Given records ->
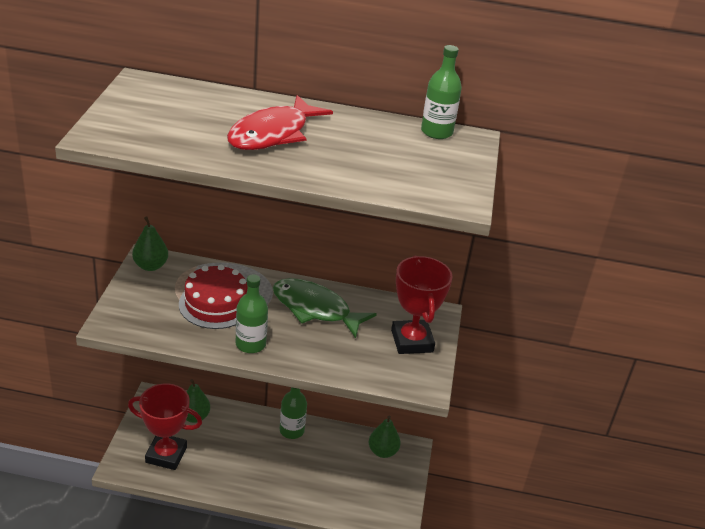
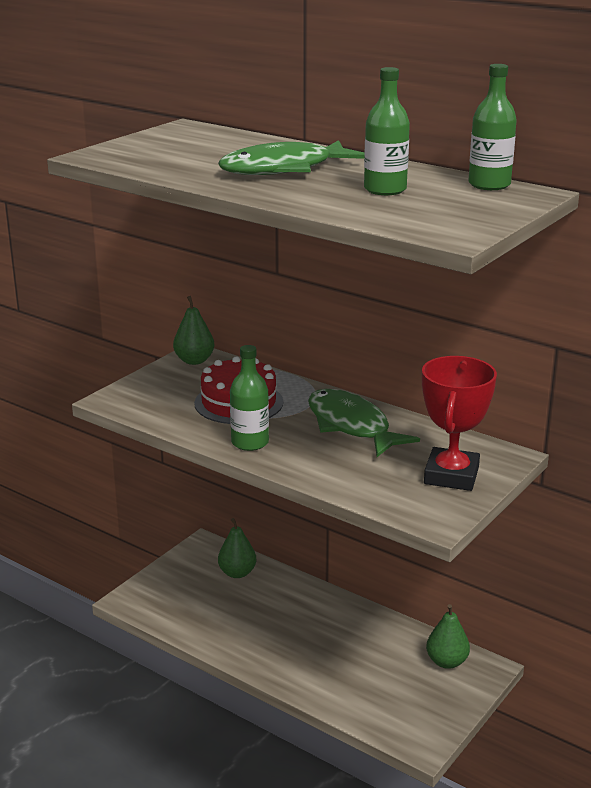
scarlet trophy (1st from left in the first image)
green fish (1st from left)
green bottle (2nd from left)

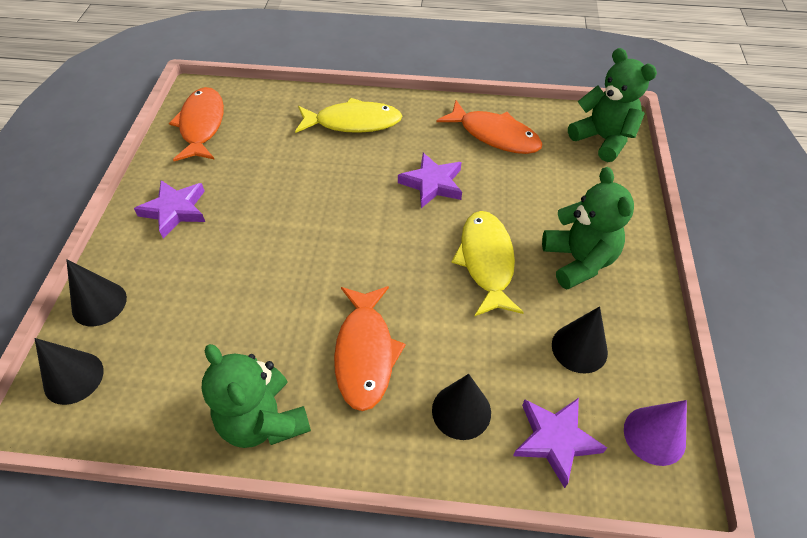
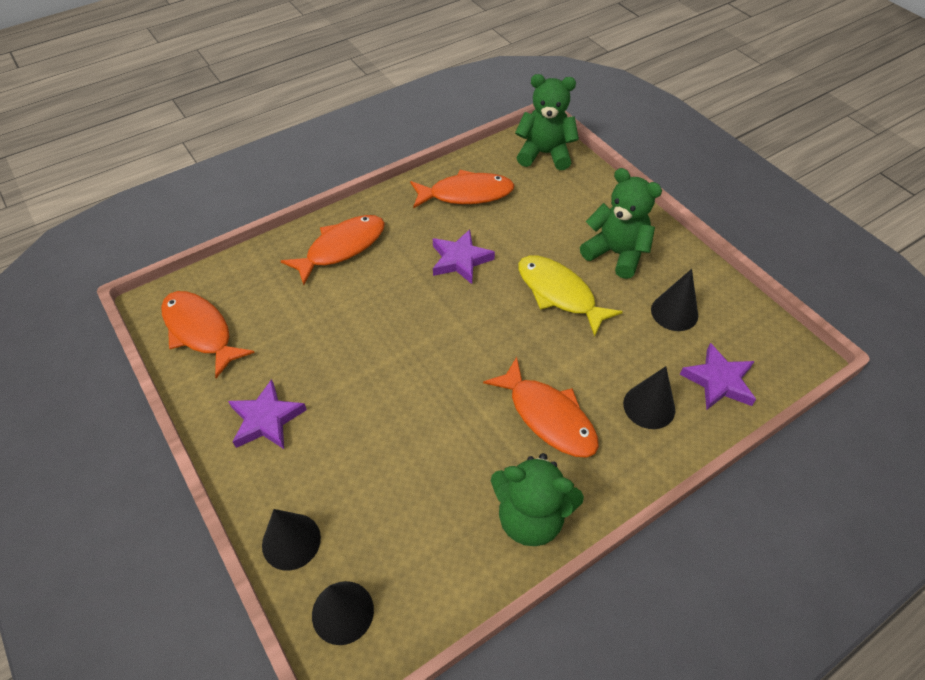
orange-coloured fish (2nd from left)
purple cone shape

Task to carry out -> Looking through the entries, count the lines that hold the word "fish" and state that count alone.

Solution for this exercise -> 2